Exercise directions: Look below for the line containing "C3: 22uF (AC2, T7) -> none" and the line containing "V2: 15V (plus", then set down both and every line between them exactly, without pictures.

Supplied records:
....

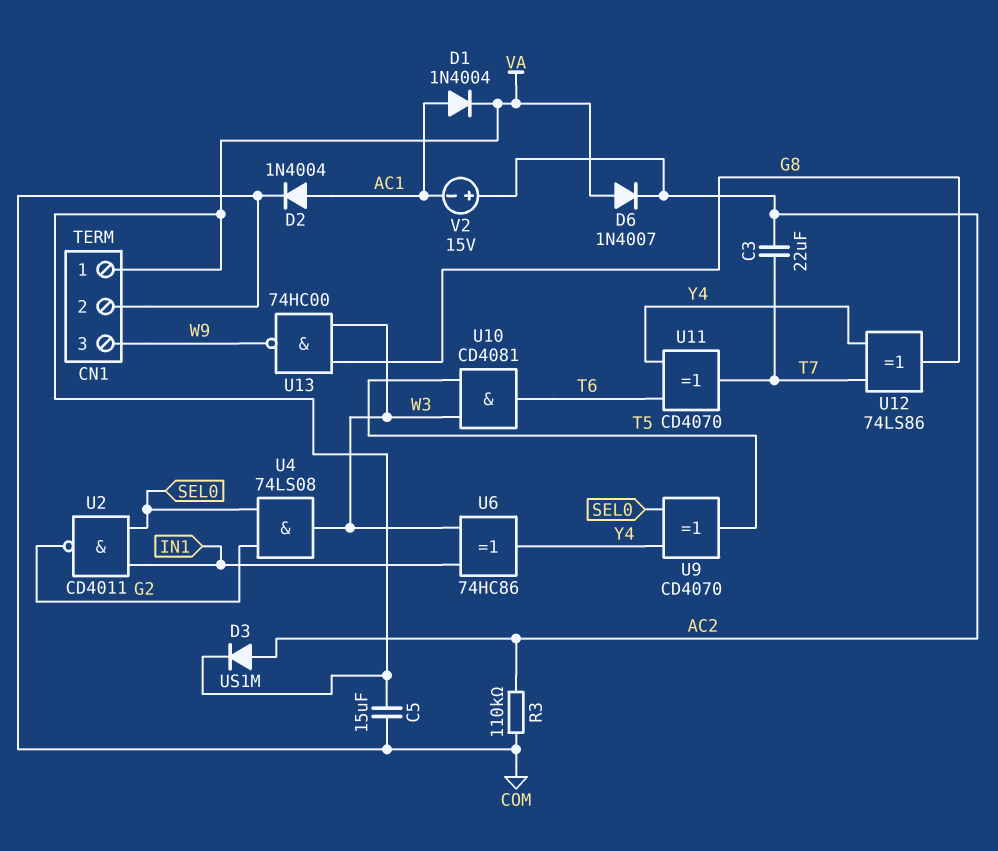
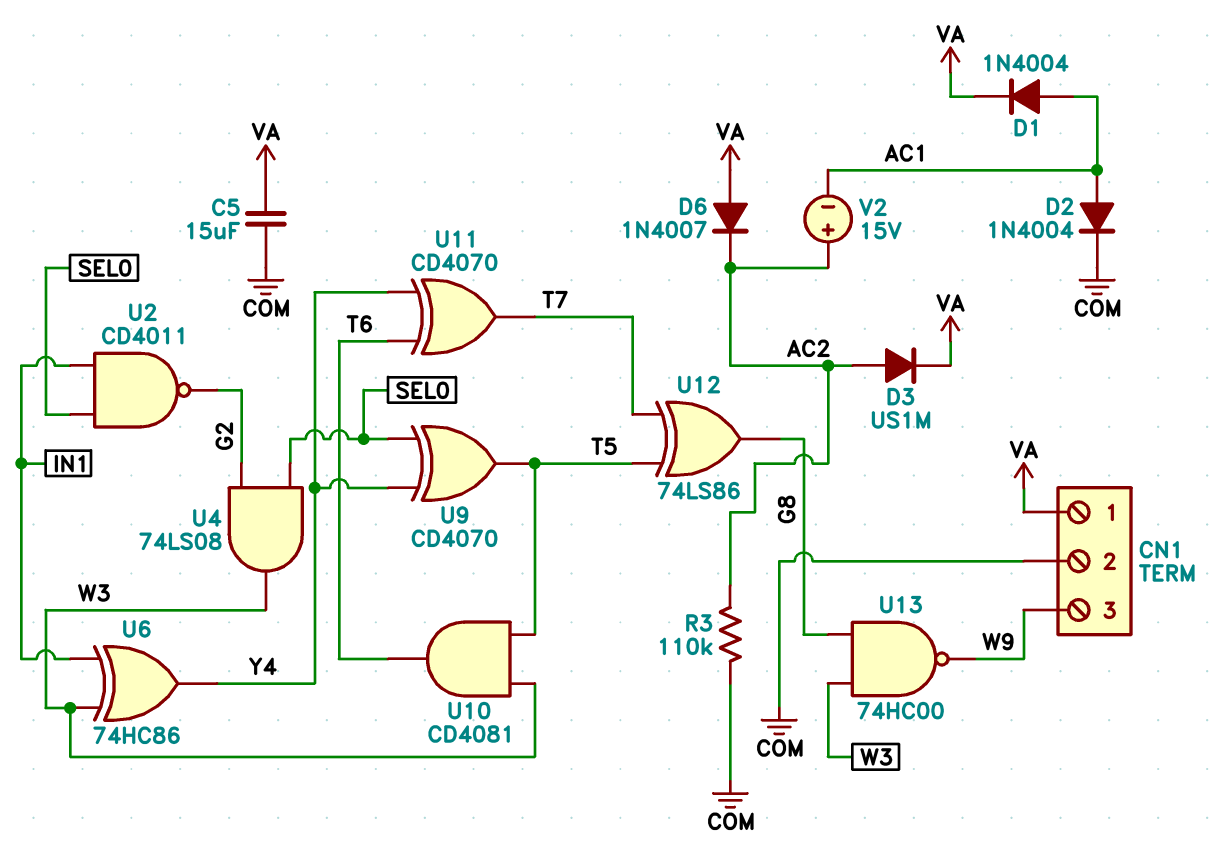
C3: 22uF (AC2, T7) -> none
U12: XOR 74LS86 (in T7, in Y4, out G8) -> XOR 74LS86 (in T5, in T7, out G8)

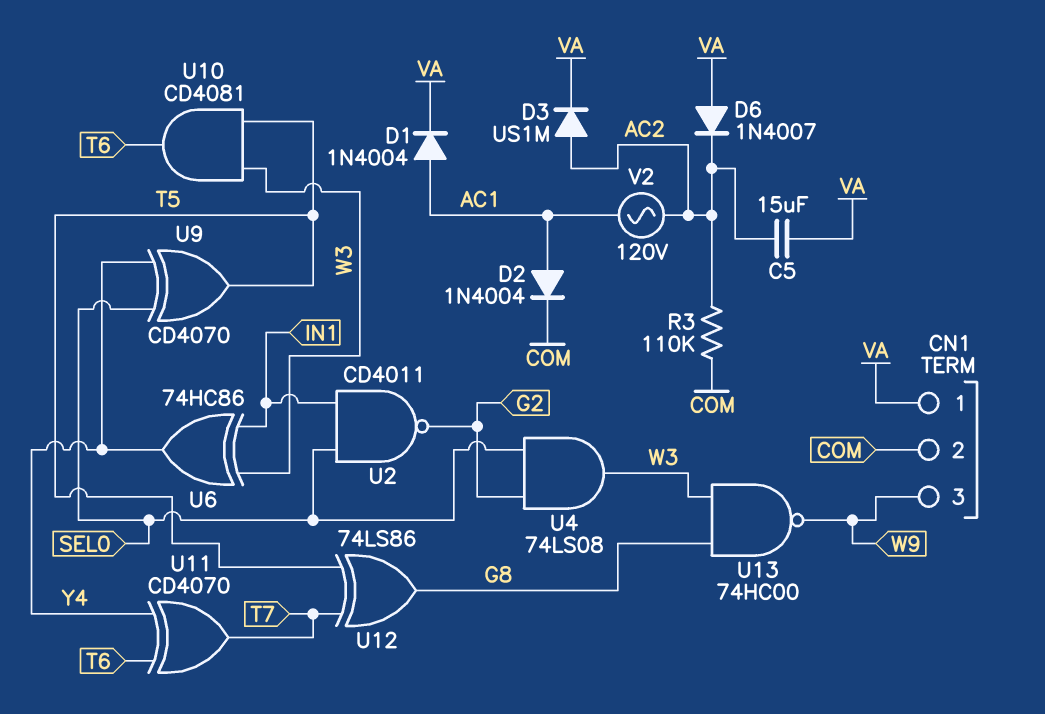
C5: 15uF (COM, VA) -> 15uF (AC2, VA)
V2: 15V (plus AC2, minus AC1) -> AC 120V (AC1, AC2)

....

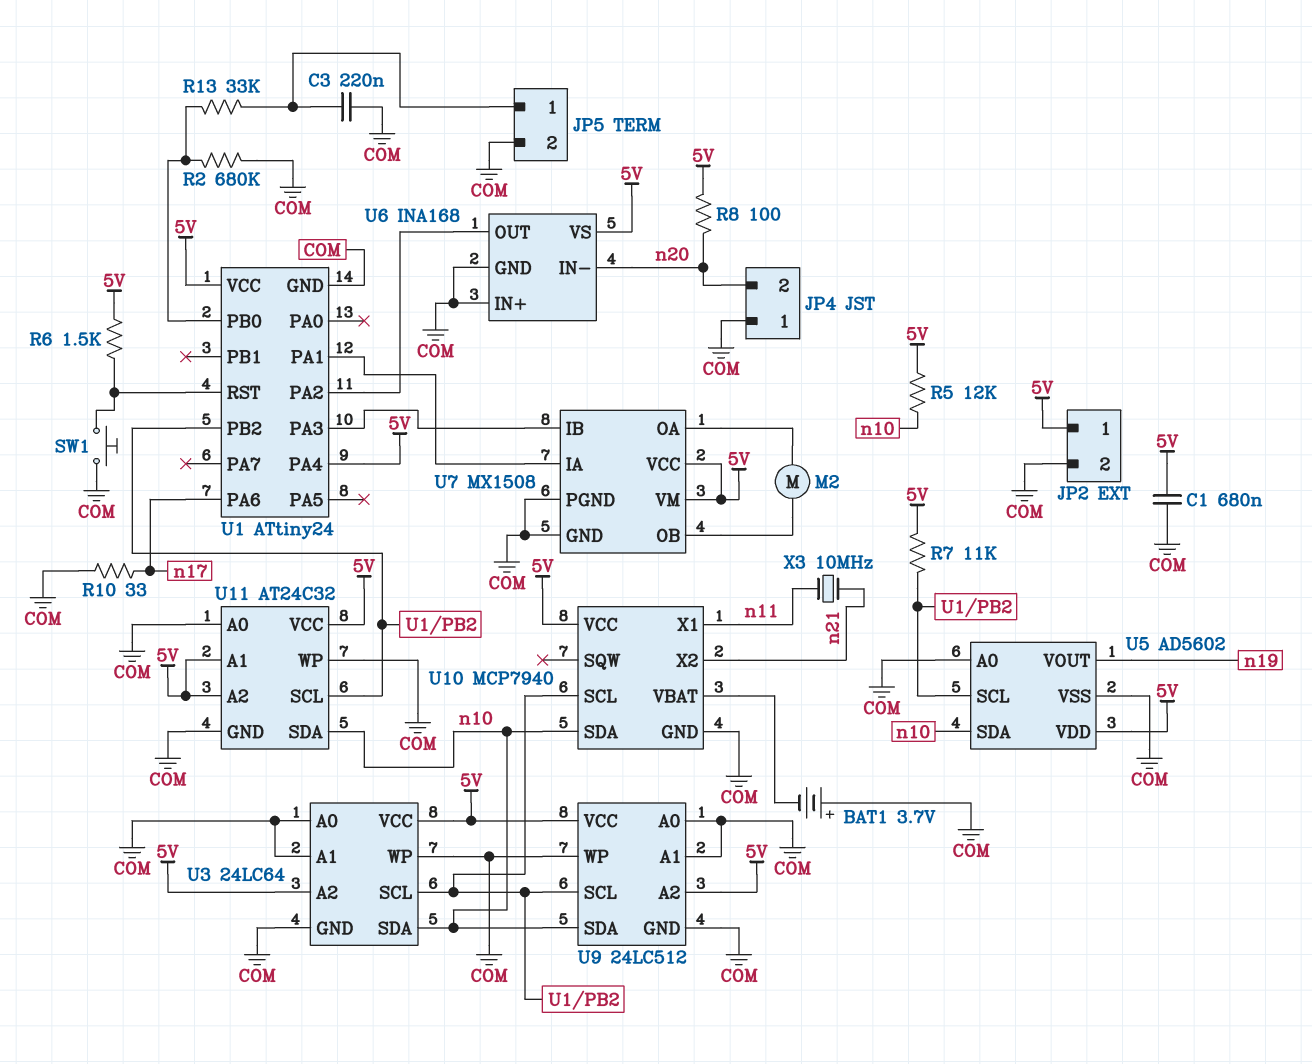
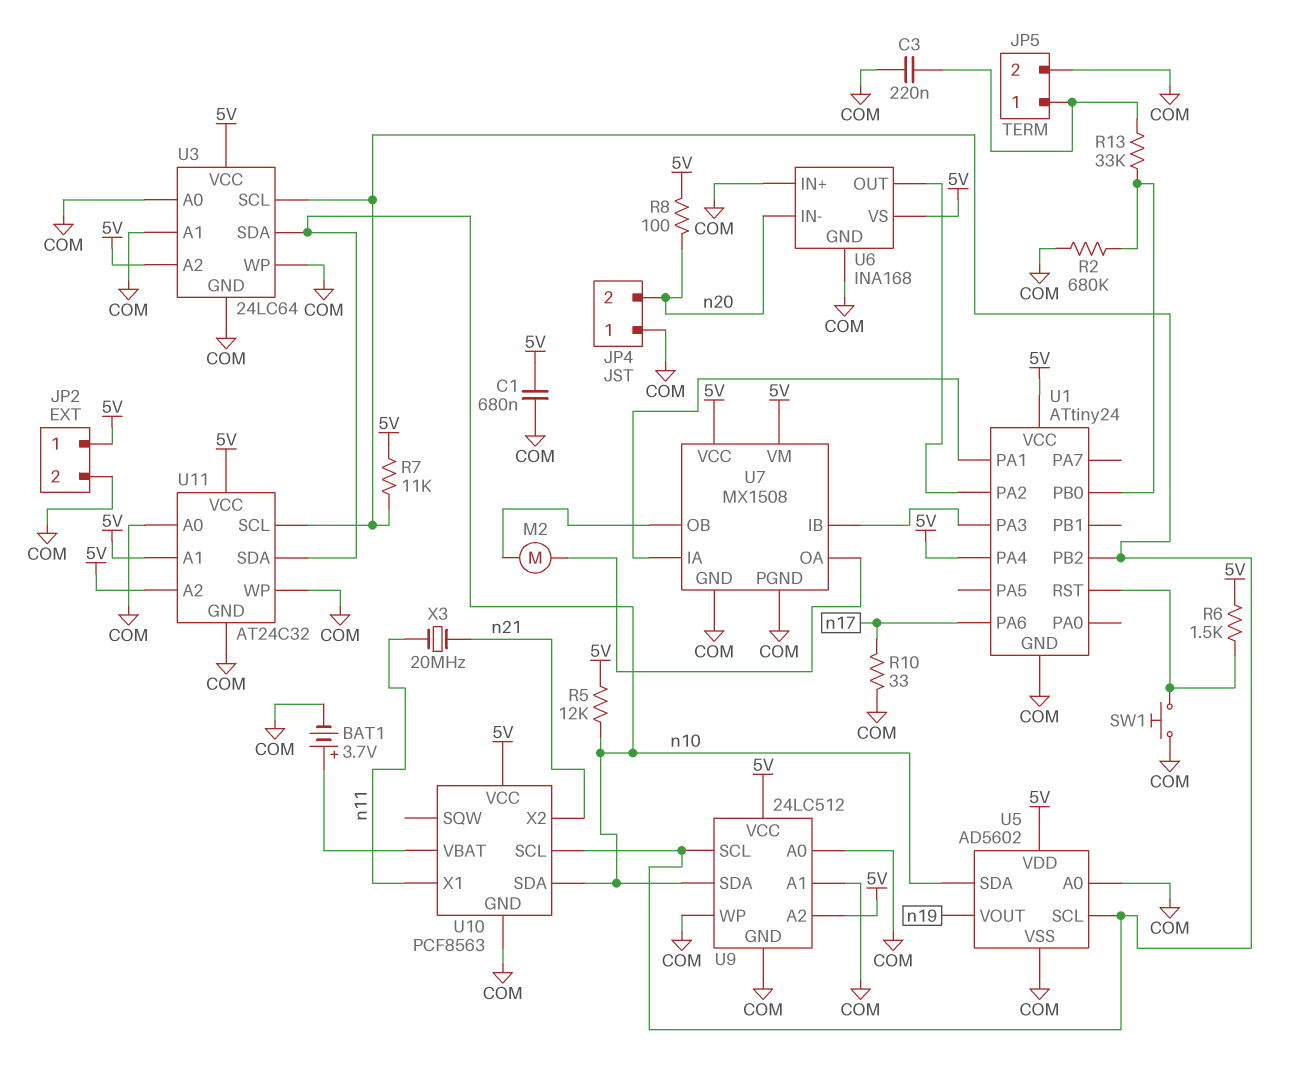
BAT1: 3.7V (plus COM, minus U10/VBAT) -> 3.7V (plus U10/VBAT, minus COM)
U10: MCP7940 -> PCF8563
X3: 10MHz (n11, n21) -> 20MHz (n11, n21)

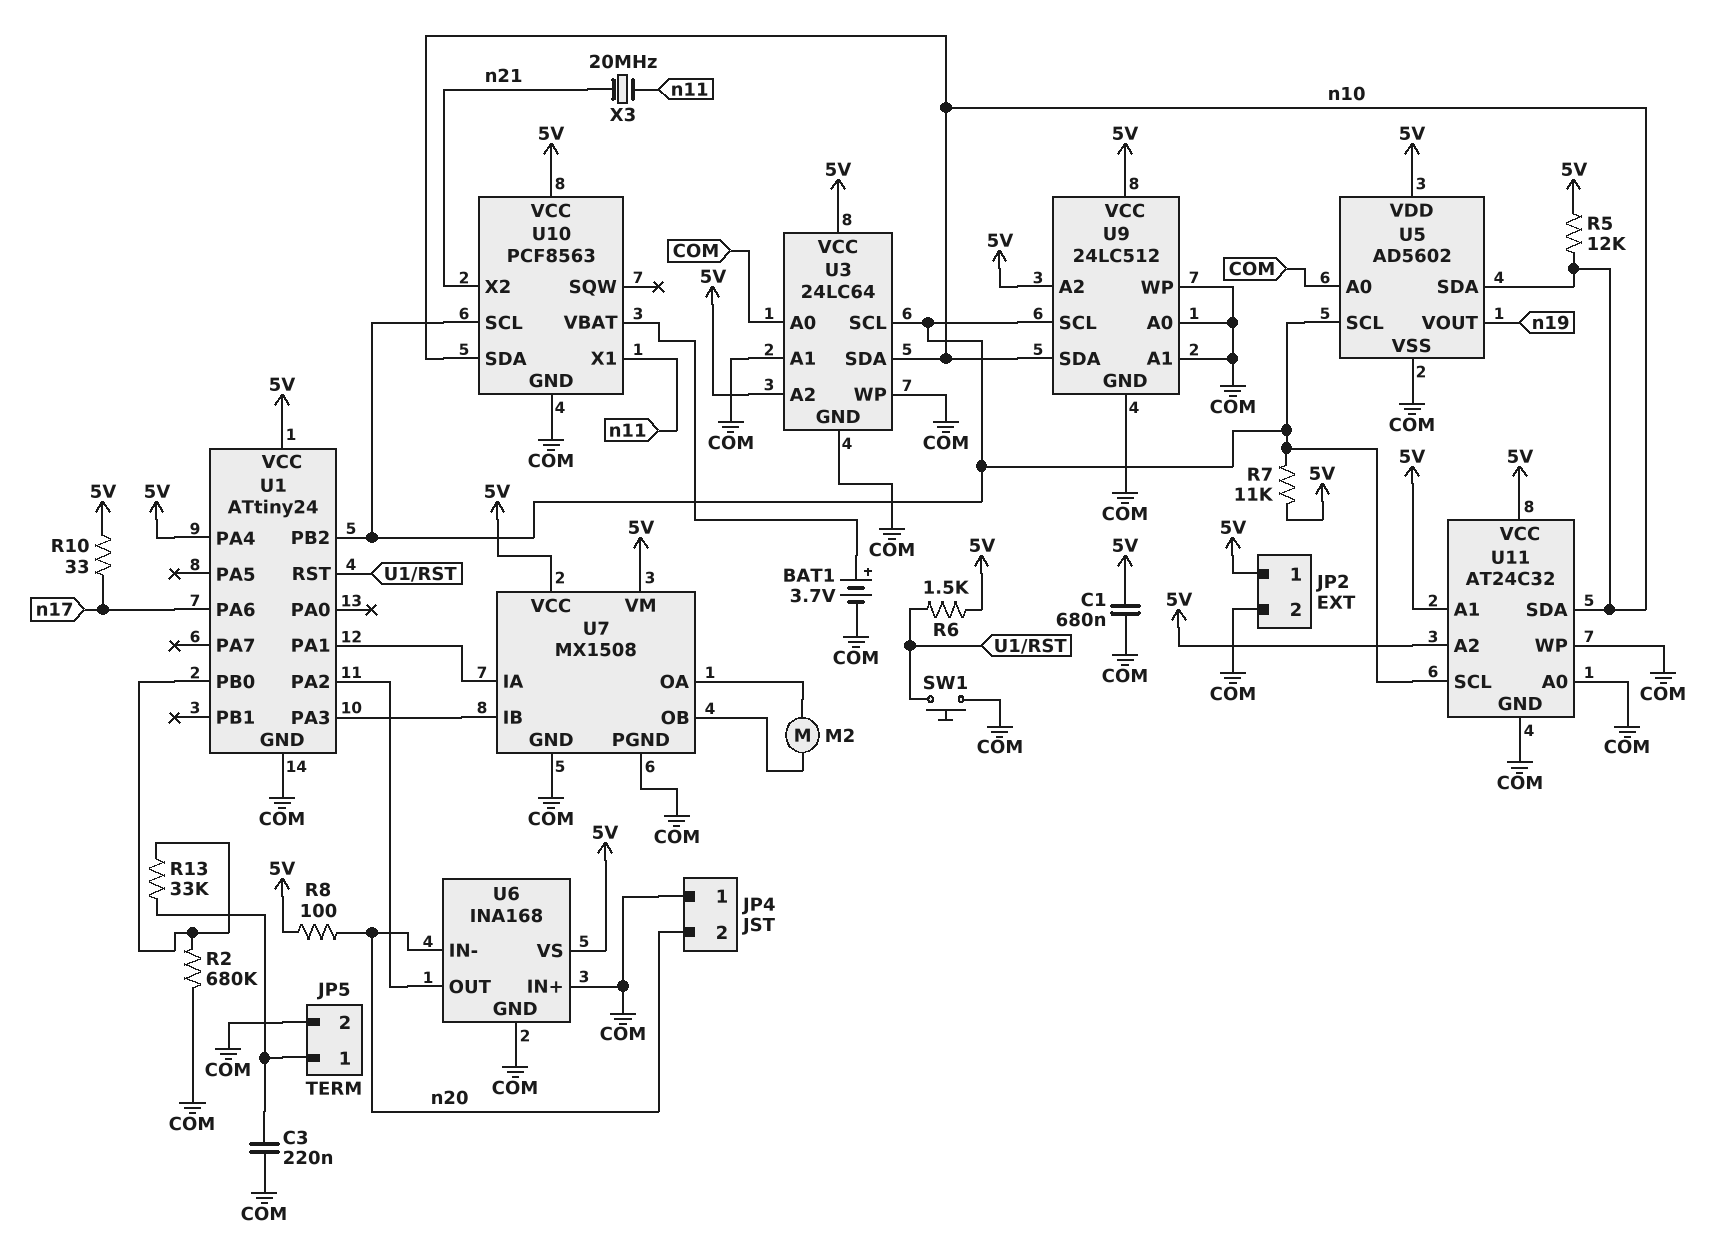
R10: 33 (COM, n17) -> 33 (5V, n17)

....

Task output:
C3: 22uF (AC2, T7) -> none
U12: XOR 74LS86 (in T7, in Y4, out G8) -> XOR 74LS86 (in T5, in T7, out G8)

C5: 15uF (COM, VA) -> 15uF (AC2, VA)
V2: 15V (plus AC2, minus AC1) -> AC 120V (AC1, AC2)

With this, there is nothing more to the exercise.